• _Goal of the exercise_: Return every line of the data that contains the string "LEDK".

(Items listed in a dataset)
____

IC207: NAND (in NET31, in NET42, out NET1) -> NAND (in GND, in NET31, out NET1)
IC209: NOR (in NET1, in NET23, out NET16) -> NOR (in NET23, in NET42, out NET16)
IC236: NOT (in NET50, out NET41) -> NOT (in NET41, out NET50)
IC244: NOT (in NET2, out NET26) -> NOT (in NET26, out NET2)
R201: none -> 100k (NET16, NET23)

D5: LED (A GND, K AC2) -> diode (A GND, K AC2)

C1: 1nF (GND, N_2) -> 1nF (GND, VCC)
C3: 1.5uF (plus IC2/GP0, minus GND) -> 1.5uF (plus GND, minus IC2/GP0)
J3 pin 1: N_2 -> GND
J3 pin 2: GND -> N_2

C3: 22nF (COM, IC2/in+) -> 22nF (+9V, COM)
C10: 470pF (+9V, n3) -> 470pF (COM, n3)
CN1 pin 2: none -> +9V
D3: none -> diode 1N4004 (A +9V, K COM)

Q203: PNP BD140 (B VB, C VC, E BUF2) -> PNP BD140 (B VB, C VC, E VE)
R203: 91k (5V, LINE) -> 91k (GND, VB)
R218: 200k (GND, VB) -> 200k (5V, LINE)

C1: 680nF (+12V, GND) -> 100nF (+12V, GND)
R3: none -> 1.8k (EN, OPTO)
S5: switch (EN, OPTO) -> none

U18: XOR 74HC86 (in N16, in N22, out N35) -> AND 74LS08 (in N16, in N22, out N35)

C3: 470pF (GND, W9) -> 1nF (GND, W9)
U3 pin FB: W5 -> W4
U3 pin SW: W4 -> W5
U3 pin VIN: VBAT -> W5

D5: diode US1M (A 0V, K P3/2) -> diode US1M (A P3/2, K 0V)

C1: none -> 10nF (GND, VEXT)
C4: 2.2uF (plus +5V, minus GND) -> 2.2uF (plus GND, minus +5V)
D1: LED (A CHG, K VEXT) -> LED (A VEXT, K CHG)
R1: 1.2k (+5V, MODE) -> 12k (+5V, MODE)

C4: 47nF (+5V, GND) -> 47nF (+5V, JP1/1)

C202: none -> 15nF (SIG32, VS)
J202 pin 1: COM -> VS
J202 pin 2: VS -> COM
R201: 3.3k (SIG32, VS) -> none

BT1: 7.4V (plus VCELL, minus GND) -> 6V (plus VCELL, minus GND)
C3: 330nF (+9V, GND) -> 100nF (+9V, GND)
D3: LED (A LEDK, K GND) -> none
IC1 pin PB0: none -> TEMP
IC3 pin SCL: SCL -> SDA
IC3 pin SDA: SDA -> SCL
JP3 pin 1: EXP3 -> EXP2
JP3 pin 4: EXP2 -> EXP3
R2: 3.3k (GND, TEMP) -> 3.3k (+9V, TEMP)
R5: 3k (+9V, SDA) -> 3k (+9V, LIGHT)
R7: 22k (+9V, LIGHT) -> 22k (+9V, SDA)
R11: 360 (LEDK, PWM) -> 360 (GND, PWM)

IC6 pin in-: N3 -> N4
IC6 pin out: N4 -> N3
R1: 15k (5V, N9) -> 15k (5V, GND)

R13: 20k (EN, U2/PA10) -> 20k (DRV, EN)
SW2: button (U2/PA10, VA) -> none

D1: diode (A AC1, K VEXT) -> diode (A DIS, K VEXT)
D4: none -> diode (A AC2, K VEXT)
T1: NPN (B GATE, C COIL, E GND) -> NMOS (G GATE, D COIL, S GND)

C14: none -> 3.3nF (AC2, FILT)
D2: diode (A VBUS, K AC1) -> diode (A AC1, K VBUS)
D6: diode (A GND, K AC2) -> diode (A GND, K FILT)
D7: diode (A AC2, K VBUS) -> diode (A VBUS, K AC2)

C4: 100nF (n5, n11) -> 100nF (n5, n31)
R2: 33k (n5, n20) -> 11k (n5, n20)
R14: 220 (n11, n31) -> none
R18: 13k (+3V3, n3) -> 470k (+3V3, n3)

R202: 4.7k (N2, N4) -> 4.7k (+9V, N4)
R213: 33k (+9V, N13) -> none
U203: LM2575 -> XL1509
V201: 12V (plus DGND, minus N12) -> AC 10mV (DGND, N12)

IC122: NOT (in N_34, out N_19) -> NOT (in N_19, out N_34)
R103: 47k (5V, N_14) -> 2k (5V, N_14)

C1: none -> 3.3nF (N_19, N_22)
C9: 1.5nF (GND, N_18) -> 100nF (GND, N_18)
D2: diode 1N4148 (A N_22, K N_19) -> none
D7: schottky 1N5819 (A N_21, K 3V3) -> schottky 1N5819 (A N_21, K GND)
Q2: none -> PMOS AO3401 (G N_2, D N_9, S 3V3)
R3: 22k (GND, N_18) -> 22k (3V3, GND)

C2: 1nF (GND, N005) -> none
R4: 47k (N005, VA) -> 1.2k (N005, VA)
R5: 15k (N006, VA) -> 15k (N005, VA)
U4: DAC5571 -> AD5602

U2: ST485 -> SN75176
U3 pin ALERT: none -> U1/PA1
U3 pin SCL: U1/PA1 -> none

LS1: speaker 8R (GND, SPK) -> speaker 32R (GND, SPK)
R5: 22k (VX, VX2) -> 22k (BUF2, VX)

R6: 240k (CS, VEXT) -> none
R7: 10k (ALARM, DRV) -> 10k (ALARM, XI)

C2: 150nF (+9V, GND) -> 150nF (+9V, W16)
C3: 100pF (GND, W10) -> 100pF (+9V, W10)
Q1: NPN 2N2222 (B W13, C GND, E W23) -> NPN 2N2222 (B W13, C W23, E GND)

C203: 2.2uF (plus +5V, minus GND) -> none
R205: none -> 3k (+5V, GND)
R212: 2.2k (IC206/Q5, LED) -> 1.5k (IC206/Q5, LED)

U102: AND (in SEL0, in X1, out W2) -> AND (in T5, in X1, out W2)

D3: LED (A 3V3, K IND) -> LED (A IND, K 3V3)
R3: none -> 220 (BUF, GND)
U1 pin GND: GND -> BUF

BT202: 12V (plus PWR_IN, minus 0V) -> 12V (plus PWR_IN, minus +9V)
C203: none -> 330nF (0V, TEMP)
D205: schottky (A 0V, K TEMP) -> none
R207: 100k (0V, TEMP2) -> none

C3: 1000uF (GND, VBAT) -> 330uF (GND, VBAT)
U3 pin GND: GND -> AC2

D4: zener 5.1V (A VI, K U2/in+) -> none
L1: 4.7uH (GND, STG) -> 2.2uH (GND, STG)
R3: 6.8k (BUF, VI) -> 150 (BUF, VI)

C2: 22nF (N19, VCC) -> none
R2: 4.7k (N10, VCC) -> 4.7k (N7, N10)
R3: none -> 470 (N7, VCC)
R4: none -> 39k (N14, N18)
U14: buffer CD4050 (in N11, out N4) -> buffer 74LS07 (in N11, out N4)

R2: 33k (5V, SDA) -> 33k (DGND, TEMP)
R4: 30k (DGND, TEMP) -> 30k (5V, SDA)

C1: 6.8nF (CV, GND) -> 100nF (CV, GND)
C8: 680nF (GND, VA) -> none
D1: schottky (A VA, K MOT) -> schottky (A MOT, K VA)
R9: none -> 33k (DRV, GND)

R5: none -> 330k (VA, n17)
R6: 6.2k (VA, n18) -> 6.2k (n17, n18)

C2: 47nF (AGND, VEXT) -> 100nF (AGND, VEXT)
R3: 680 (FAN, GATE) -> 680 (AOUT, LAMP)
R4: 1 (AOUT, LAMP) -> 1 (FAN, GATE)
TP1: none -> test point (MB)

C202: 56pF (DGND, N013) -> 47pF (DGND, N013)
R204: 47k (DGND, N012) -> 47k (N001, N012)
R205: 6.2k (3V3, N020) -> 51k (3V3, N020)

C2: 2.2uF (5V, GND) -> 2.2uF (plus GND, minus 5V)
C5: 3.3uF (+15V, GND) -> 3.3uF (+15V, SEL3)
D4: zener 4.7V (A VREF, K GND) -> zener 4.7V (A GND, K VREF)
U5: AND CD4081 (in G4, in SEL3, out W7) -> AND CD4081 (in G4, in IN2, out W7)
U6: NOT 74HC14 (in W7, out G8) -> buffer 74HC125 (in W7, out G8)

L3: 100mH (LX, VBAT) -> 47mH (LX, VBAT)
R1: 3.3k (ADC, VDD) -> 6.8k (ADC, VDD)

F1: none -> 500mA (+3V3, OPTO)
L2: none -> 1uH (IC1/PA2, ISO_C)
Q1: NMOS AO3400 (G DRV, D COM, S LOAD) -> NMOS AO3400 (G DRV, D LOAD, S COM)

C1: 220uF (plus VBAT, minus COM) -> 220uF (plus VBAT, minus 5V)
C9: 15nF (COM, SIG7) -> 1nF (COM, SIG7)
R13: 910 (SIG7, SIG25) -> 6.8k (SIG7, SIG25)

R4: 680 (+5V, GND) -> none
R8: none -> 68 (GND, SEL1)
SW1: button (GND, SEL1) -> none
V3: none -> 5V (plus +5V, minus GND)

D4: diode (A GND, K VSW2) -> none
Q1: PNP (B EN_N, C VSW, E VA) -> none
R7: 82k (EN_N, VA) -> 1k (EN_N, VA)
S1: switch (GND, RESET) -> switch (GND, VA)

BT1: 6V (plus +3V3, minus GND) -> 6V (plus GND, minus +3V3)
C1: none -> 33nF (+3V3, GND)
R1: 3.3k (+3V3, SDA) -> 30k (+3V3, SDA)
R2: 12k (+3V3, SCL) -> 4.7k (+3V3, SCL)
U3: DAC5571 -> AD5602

____

• _Answer section_:
D3: LED (A LEDK, K GND) -> none
R11: 360 (LEDK, PWM) -> 360 (GND, PWM)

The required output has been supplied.